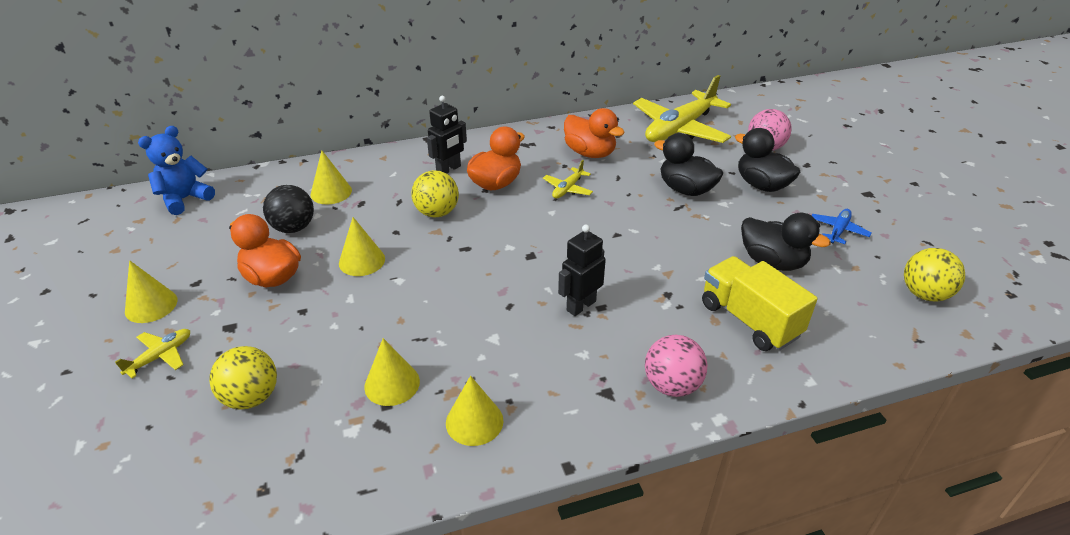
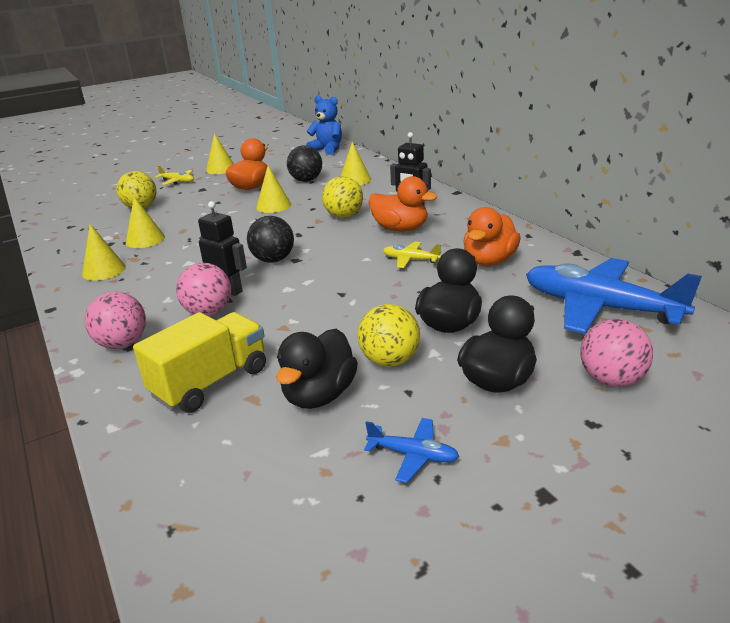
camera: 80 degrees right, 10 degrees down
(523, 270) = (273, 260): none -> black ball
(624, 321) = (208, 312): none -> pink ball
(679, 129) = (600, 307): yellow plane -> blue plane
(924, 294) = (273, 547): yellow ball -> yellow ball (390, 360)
··········
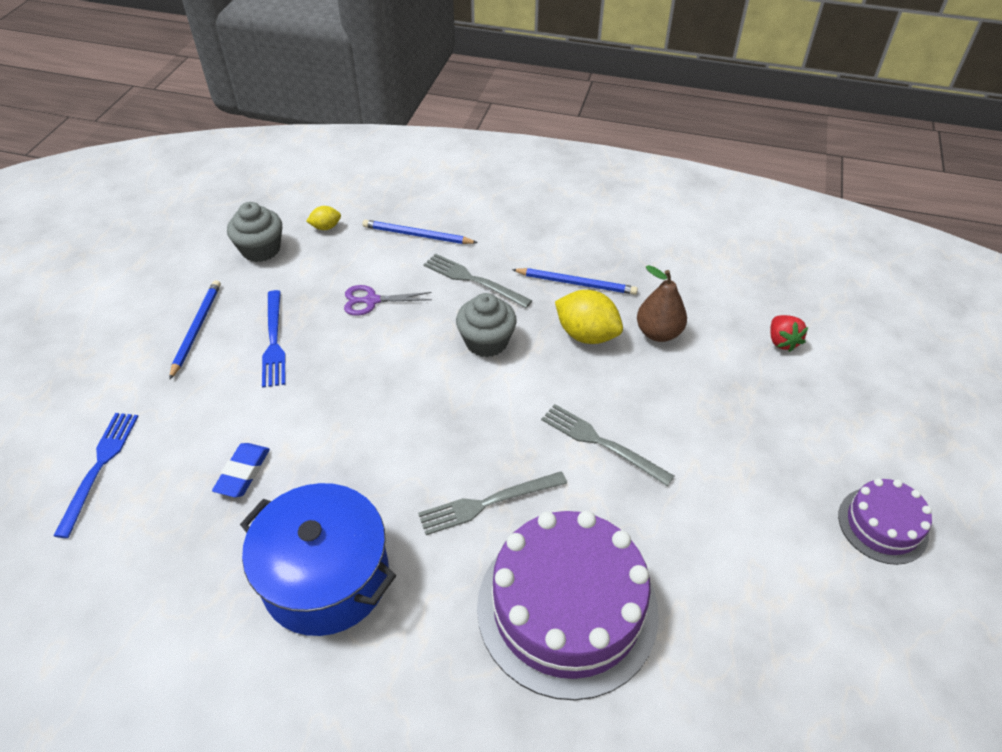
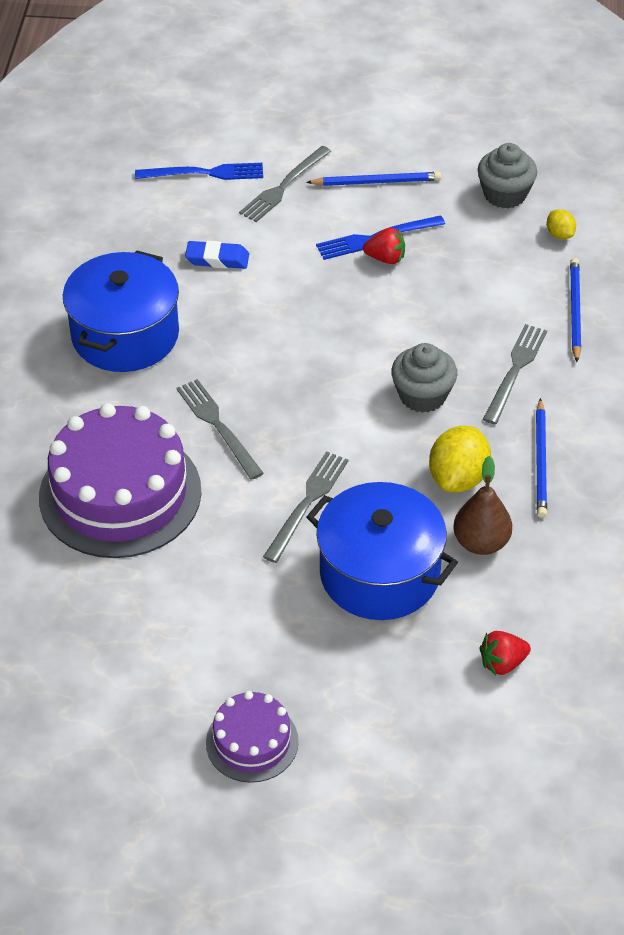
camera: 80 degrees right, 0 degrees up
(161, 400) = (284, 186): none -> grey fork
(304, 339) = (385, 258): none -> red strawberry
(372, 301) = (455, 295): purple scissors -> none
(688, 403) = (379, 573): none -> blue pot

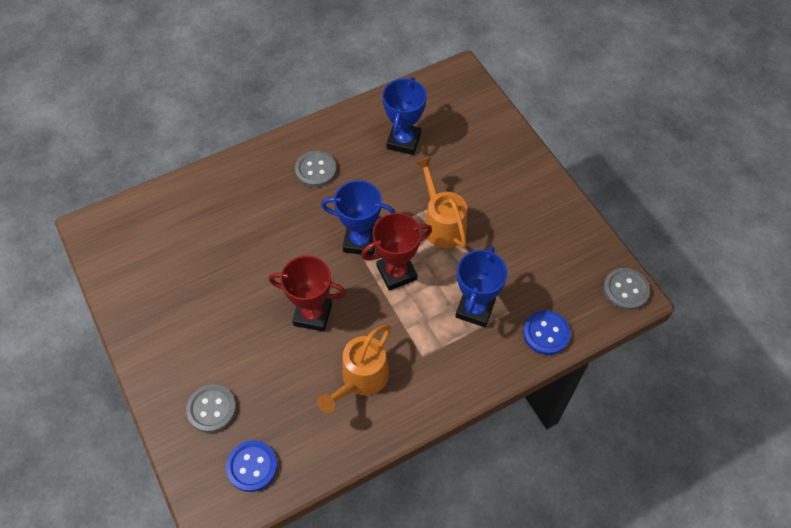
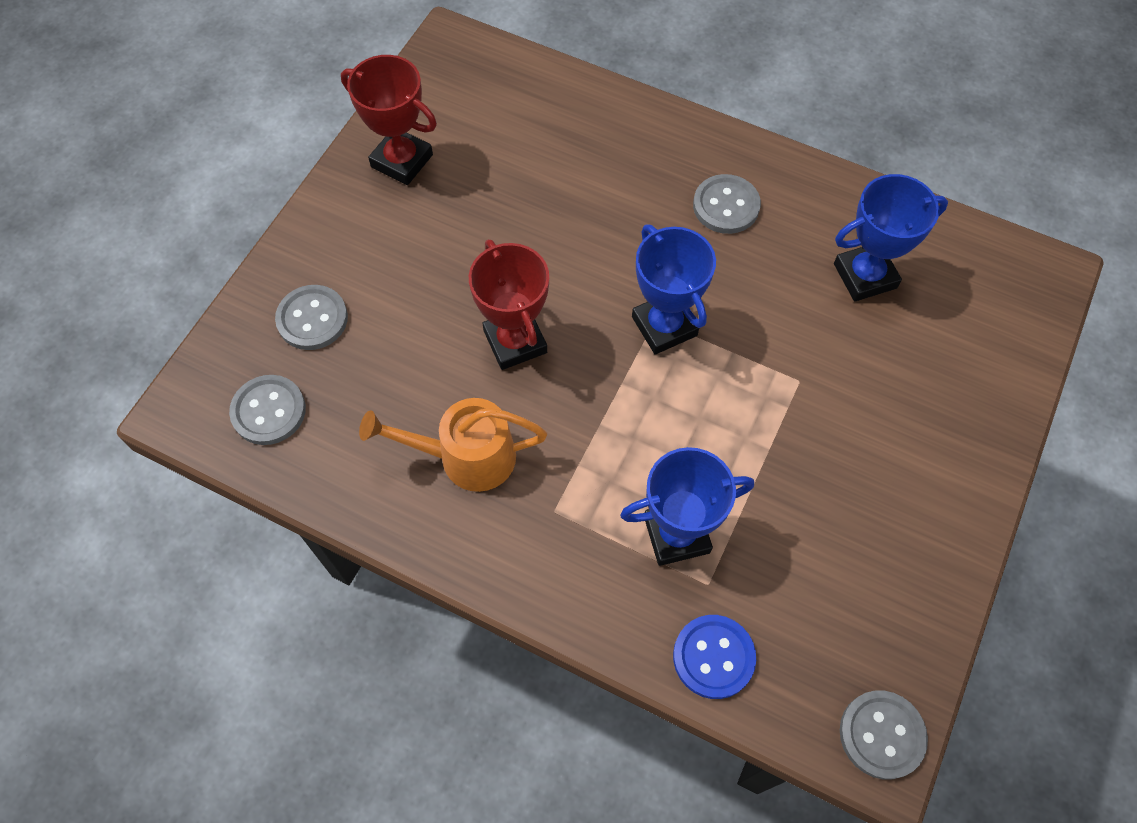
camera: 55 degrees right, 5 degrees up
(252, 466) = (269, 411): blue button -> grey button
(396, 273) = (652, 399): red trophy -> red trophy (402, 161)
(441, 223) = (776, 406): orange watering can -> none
··········
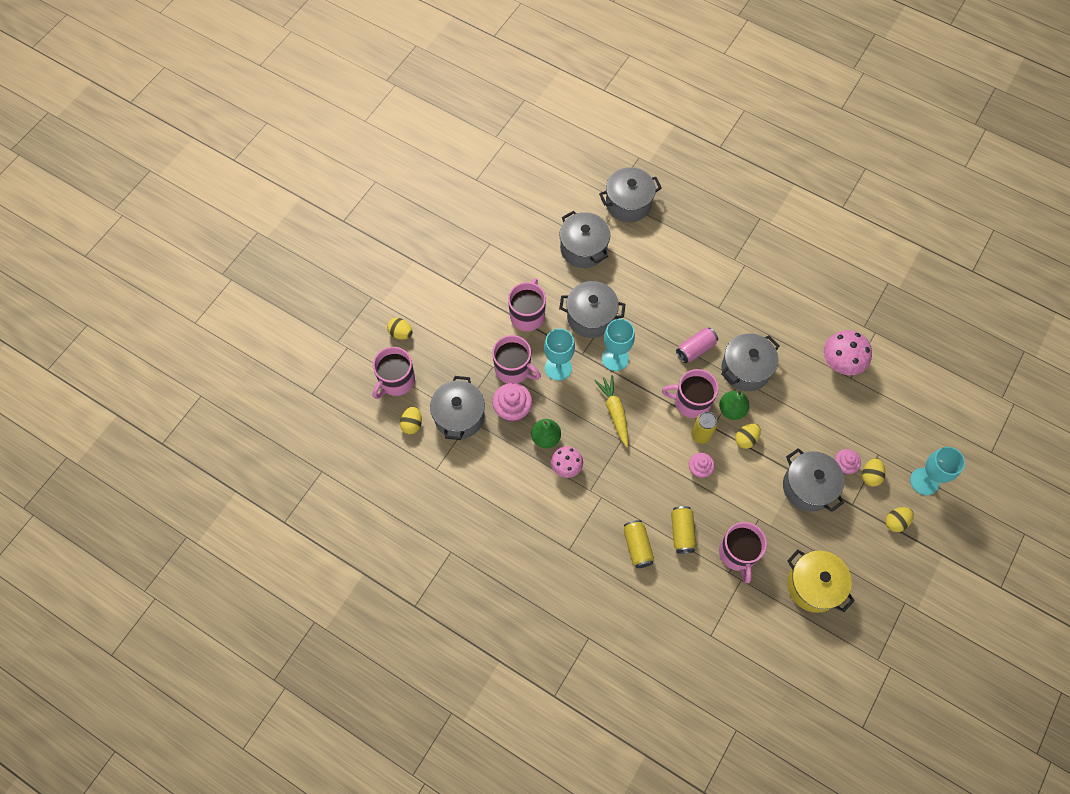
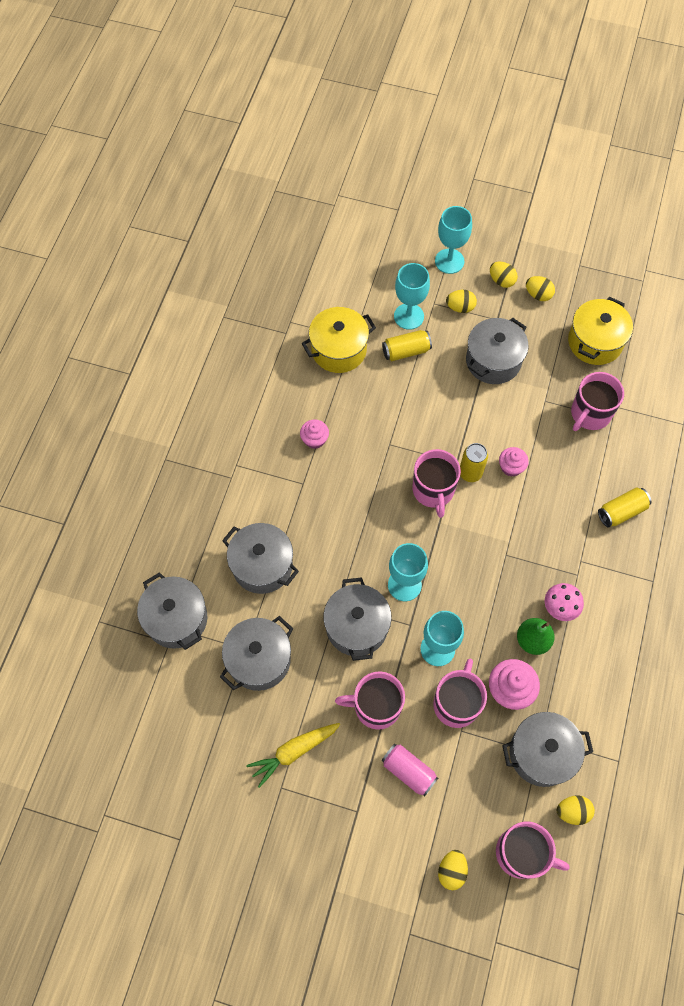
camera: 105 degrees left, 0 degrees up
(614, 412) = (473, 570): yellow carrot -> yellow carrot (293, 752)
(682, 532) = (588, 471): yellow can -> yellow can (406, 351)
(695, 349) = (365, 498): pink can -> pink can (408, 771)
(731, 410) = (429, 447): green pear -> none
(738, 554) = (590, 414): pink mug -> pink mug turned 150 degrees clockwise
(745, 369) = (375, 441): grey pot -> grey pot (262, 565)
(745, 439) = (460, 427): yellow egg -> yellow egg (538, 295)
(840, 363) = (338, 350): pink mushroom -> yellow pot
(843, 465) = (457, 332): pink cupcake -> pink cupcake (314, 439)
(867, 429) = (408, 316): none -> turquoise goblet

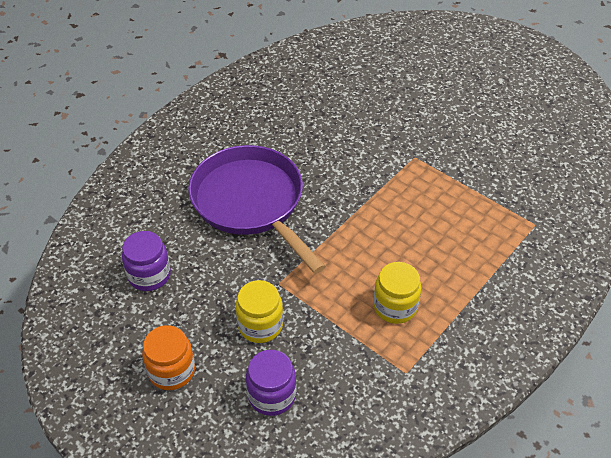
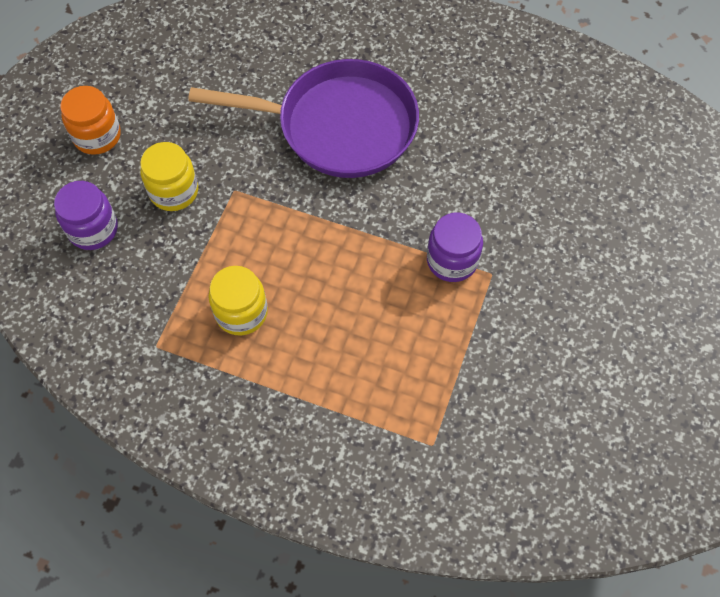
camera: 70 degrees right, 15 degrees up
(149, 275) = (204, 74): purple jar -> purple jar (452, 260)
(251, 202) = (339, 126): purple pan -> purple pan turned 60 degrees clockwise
··········
> [WORK TO COMPLETE]
Extract from the listing above the lines between the line containing "camera: 80 degrees right, 10 degrees down" and the line containing "(924, 294) = (273, 547): yellow", keeping both of those lines. Output nothing else.

> [PROBLEM SOLUTION]
camera: 80 degrees right, 10 degrees down
(523, 270) = (273, 260): none -> black ball
(624, 321) = (208, 312): none -> pink ball
(679, 129) = (600, 307): yellow plane -> blue plane
(924, 294) = (273, 547): yellow ball -> yellow ball (390, 360)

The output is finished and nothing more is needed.